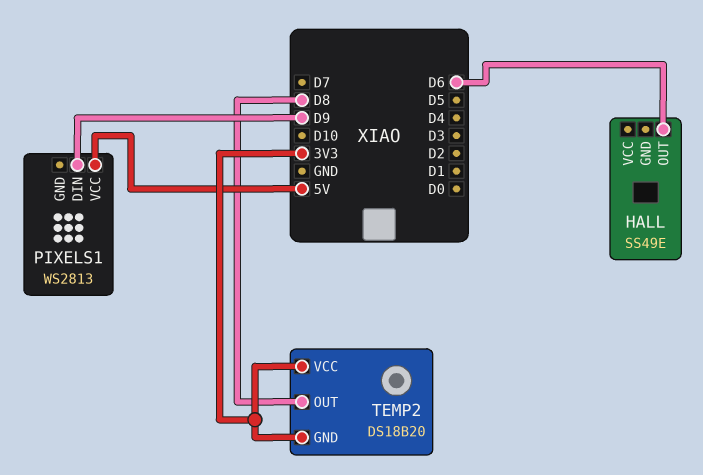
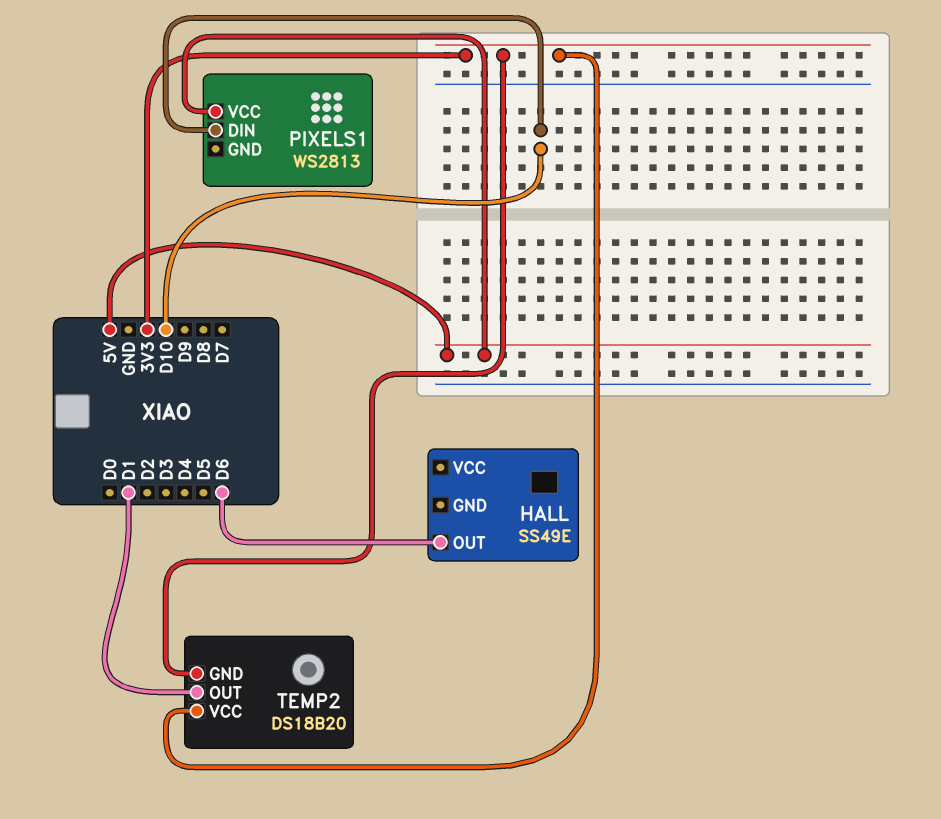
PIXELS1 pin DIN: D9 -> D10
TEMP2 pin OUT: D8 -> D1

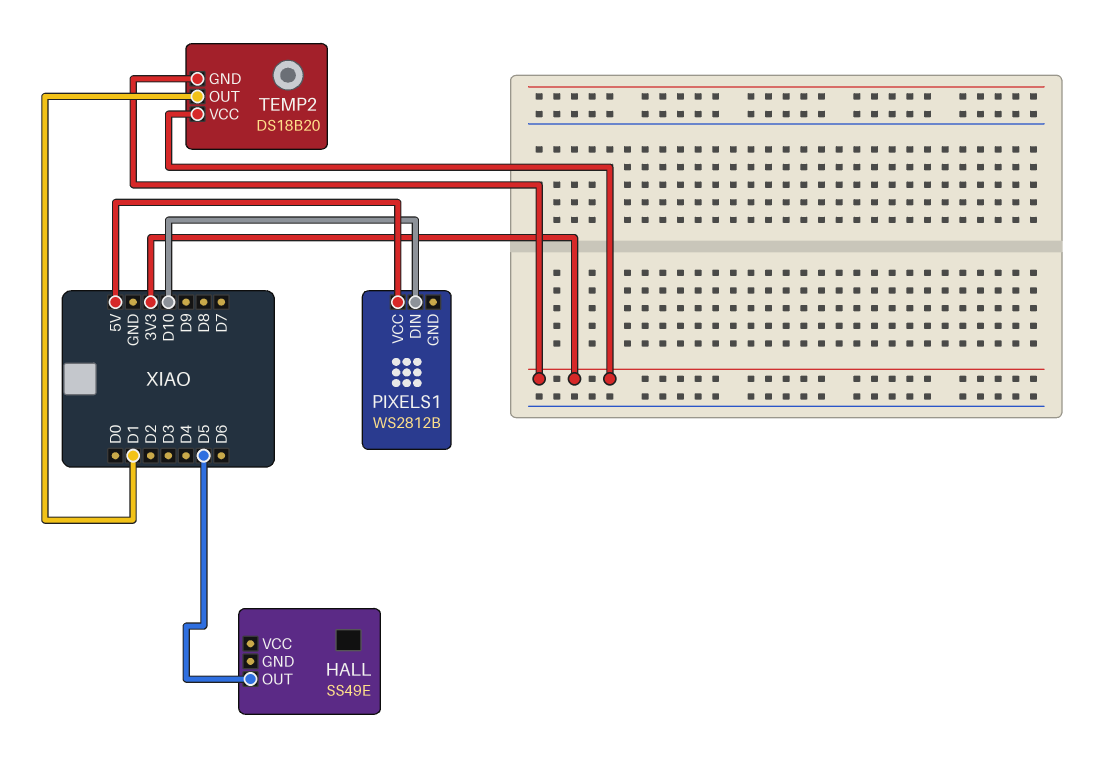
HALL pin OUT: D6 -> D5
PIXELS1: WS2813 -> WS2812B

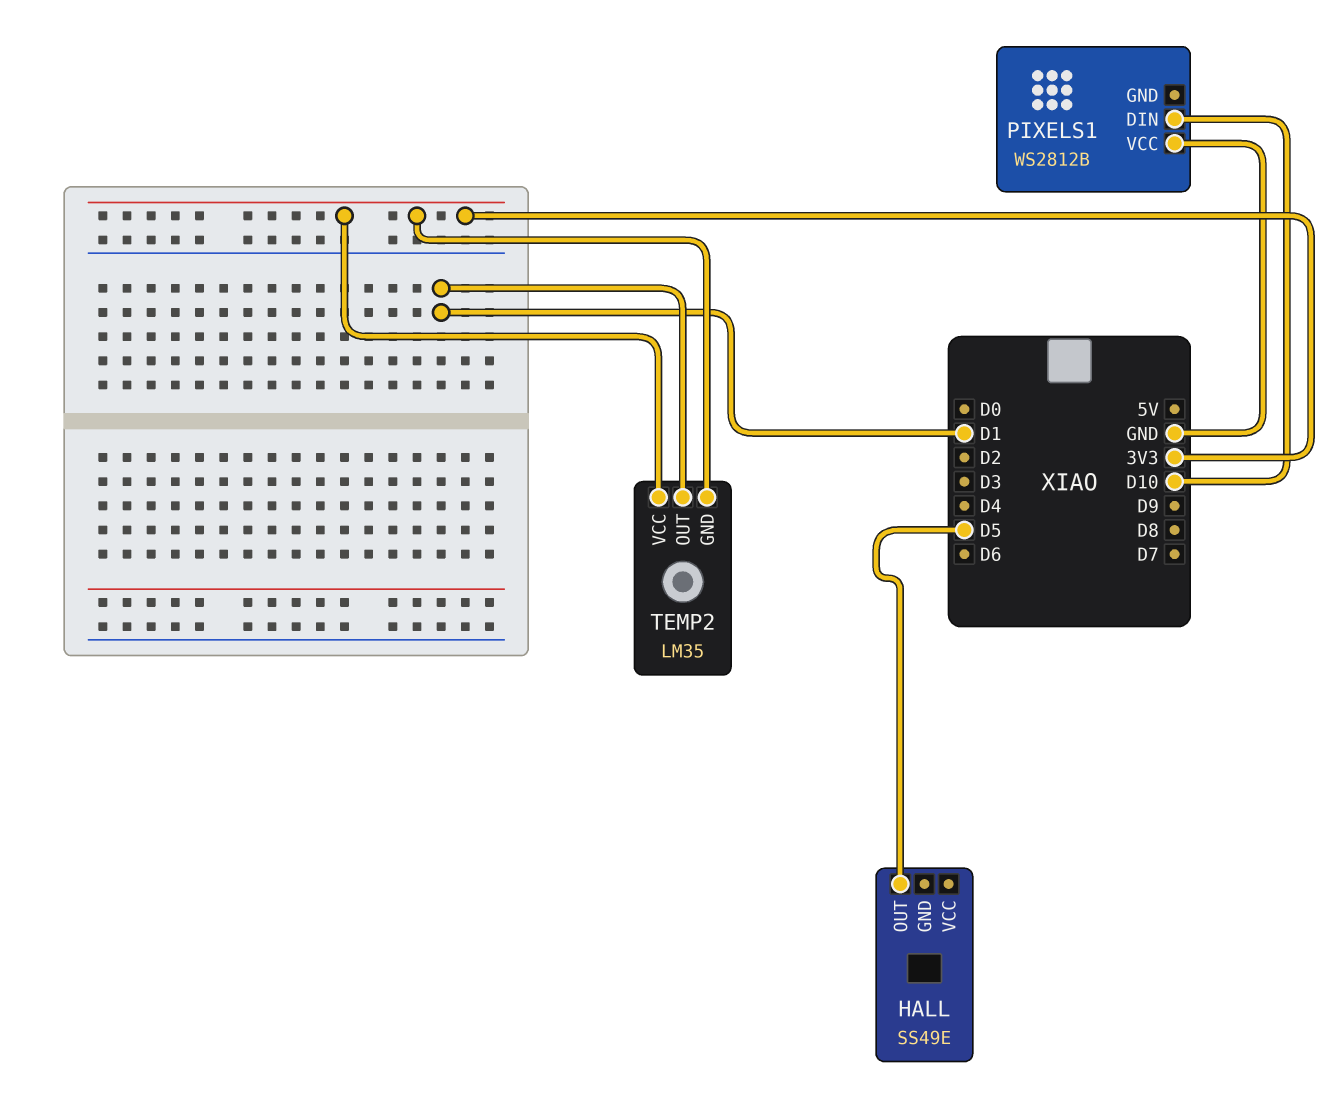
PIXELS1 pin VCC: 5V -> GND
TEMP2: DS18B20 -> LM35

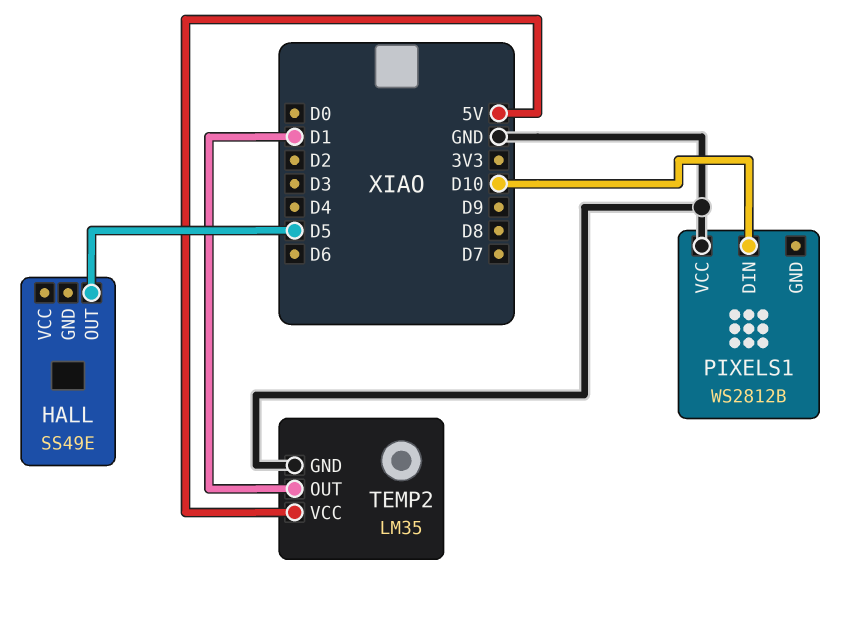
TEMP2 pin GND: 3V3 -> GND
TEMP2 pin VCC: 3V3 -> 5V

________________________________________

- [What is being asked]: Print the complete listing exactly as it stands, without its pictures.

- [Solution to this exercise]:
PIXELS1 pin DIN: D9 -> D10
TEMP2 pin OUT: D8 -> D1

HALL pin OUT: D6 -> D5
PIXELS1: WS2813 -> WS2812B

PIXELS1 pin VCC: 5V -> GND
TEMP2: DS18B20 -> LM35

TEMP2 pin GND: 3V3 -> GND
TEMP2 pin VCC: 3V3 -> 5V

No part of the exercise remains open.